▶ [REQUIRED ACTION]:
From the line that contains "turquoise glasses: 7 -> 6" to the last line of the data, every line is to be transcribed exactly; no other line is to be included.

[Object change descriptions]
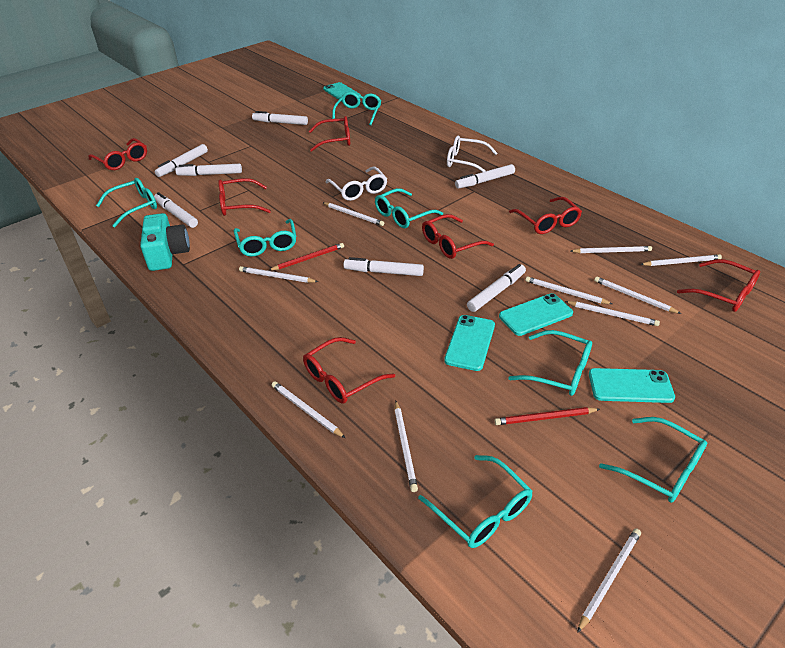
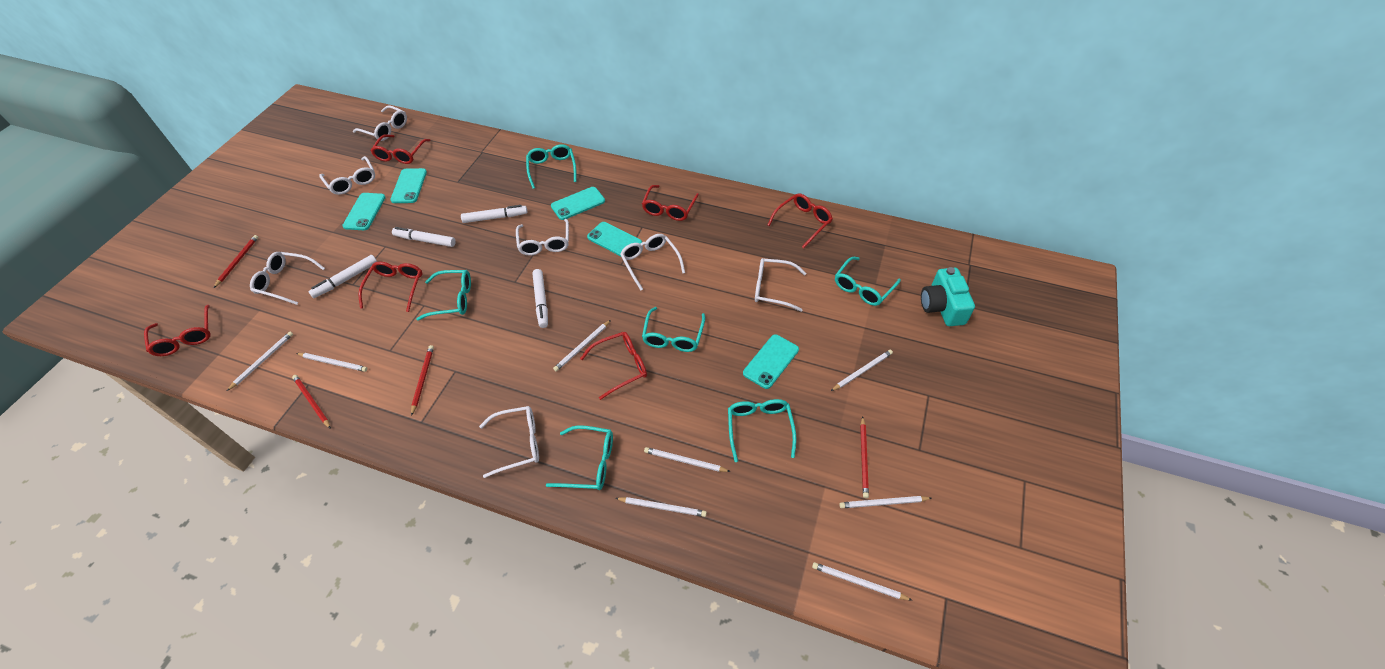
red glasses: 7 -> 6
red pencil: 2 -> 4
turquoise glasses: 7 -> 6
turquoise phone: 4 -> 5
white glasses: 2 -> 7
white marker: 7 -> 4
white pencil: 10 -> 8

▶ [THE COMPLETED TASK]:
turquoise glasses: 7 -> 6
turquoise phone: 4 -> 5
white glasses: 2 -> 7
white marker: 7 -> 4
white pencil: 10 -> 8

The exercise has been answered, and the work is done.